**WHAT IS NEEDED**
Retype every row below word for word, omitting the pictures.

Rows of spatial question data
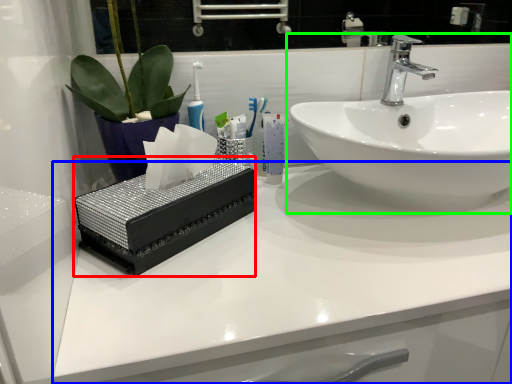
Question: Which object is positioned closest to box (highlighted by a red box)? Select from counter top (highlighted by a blue box) and sink (highlighted by a green box).

Choices:
 (A) counter top
 (B) sink

Answer: (A)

**RESULT OF THIS TASK**
Question: Which object is positioned closest to box (highlighted by a red box)? Select from counter top (highlighted by a blue box) and sink (highlighted by a green box).

Choices:
 (A) counter top
 (B) sink

Answer: (A)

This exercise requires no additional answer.